■ GOAL OF THE EXERCISE:
Would you repeat the listing exactly but omit every picture?

******************************

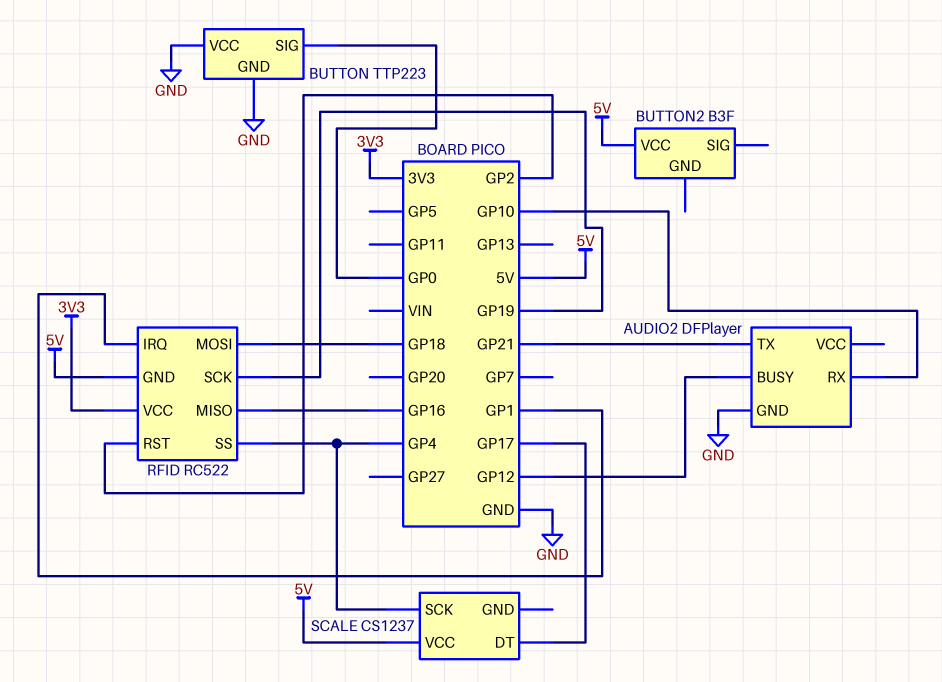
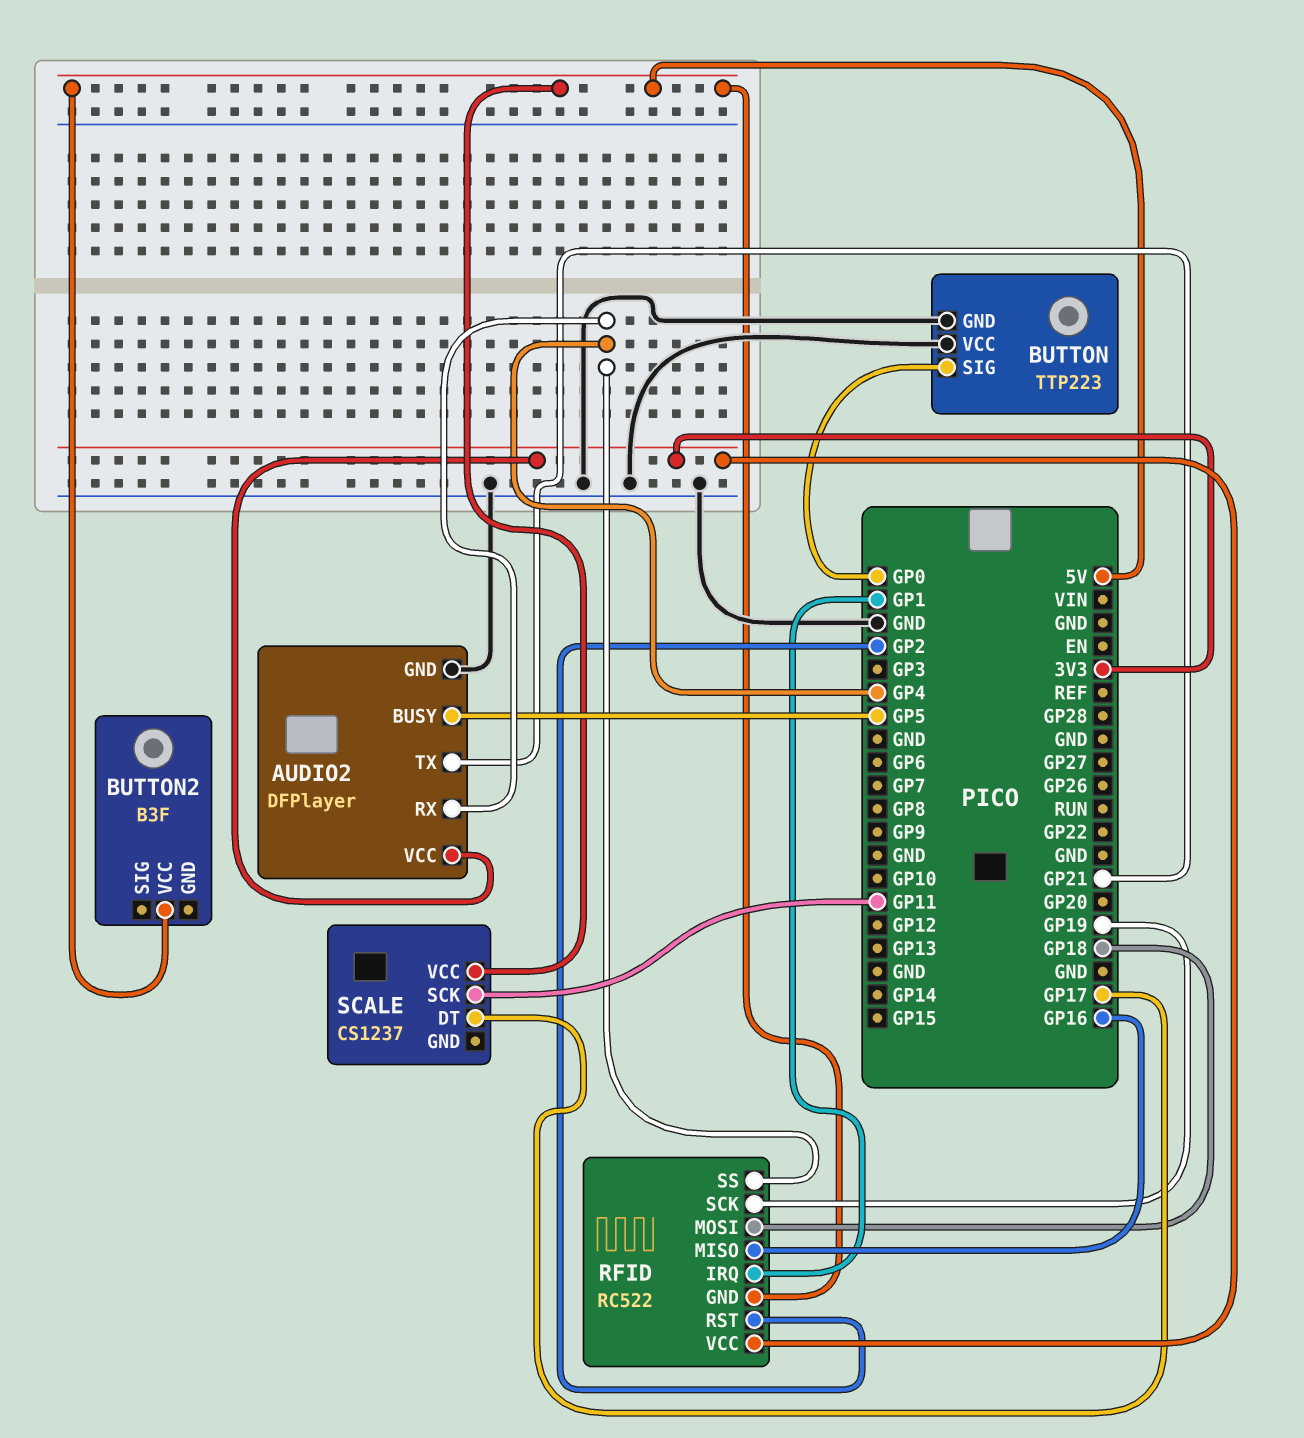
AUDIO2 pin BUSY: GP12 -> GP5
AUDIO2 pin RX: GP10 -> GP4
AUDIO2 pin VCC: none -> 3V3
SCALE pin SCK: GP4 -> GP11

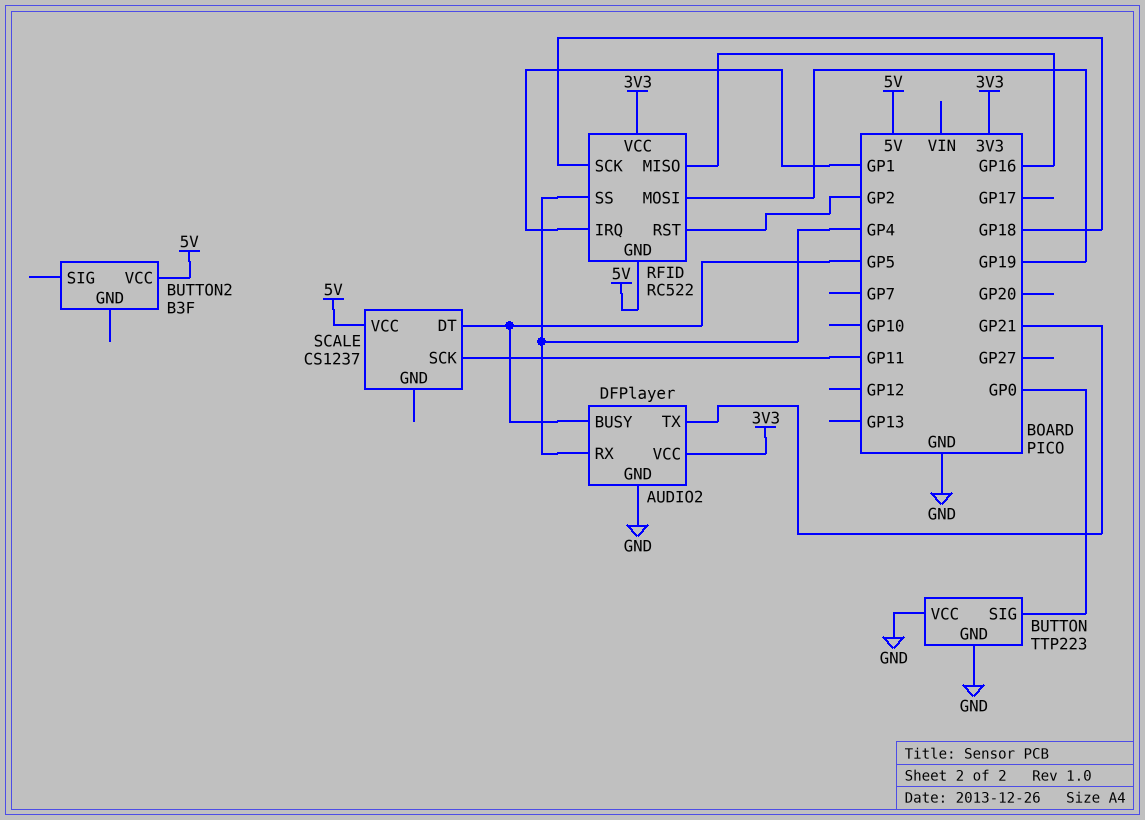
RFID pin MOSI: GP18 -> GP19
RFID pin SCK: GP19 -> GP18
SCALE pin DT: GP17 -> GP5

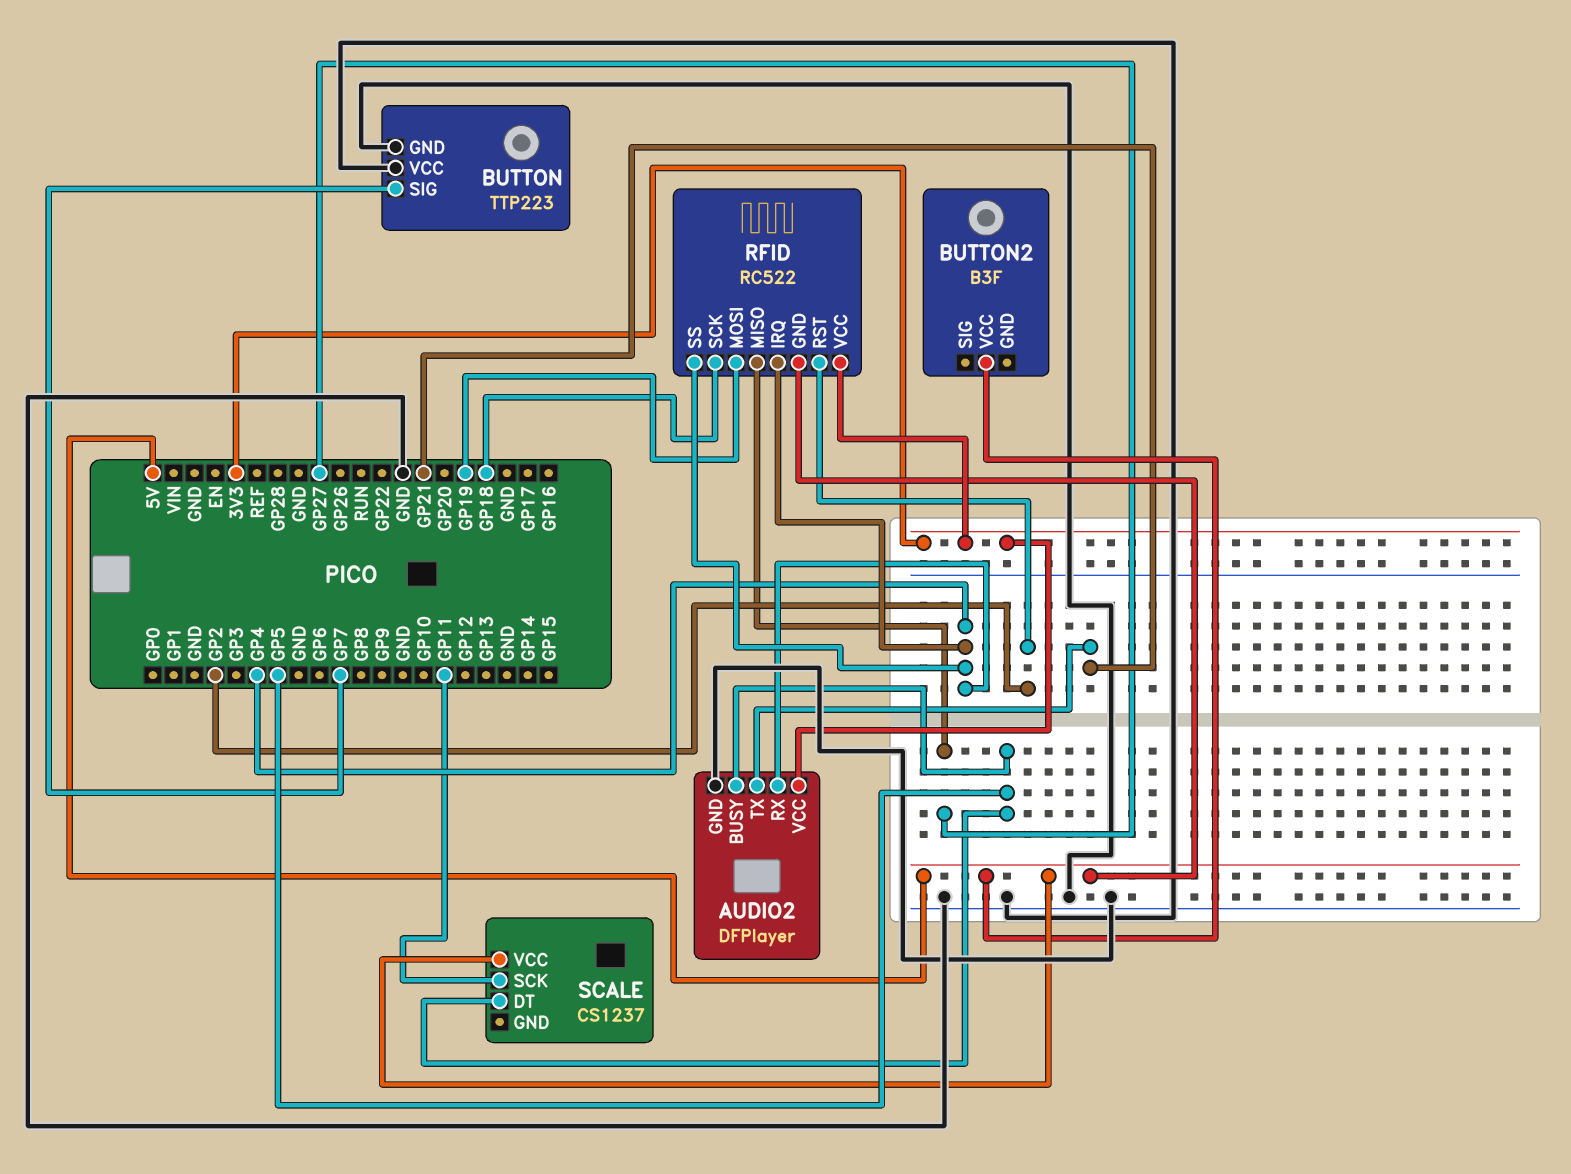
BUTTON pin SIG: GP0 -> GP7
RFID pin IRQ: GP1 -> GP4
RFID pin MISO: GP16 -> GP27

******************************

■ YOUR RESPONSE:
AUDIO2 pin BUSY: GP12 -> GP5
AUDIO2 pin RX: GP10 -> GP4
AUDIO2 pin VCC: none -> 3V3
SCALE pin SCK: GP4 -> GP11

RFID pin MOSI: GP18 -> GP19
RFID pin SCK: GP19 -> GP18
SCALE pin DT: GP17 -> GP5

BUTTON pin SIG: GP0 -> GP7
RFID pin IRQ: GP1 -> GP4
RFID pin MISO: GP16 -> GP27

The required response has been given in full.